Before-and-after object listings:

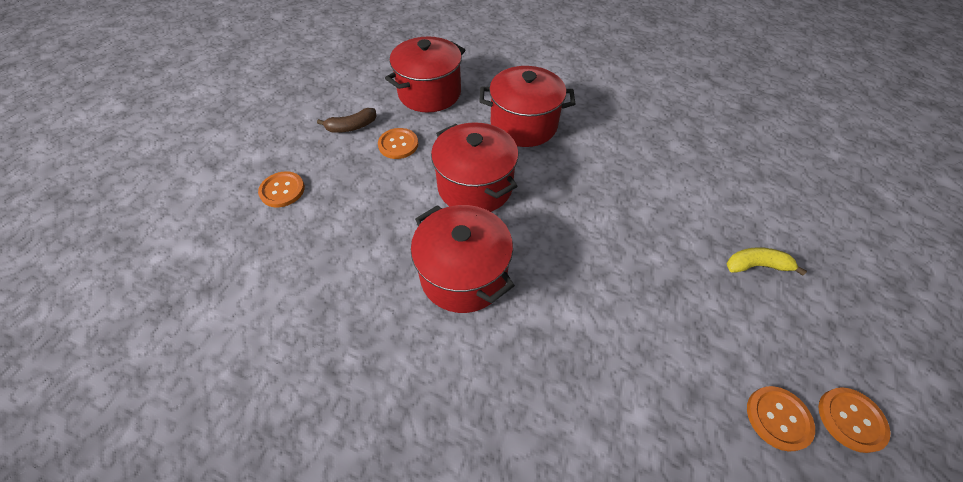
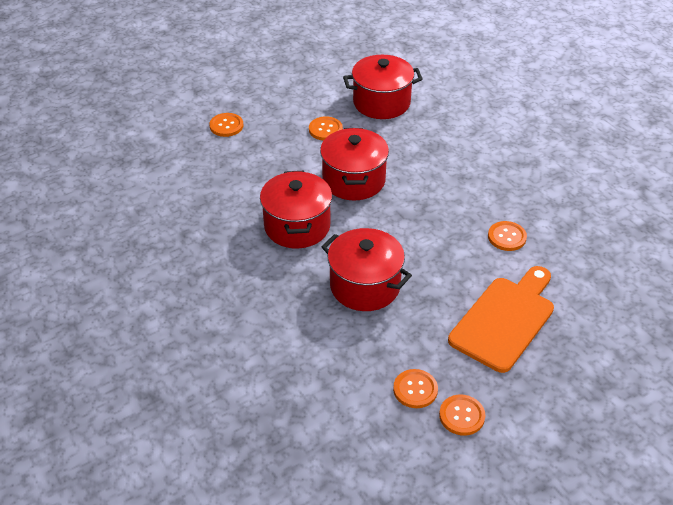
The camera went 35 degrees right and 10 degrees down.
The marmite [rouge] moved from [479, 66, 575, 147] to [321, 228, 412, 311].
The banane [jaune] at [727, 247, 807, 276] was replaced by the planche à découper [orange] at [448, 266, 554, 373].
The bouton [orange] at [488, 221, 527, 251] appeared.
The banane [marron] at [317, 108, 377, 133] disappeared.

- EXERCISE PROMPT -
Output the number of lines above holding the word "banane", and nothing besides it.

- SOLUTION -
2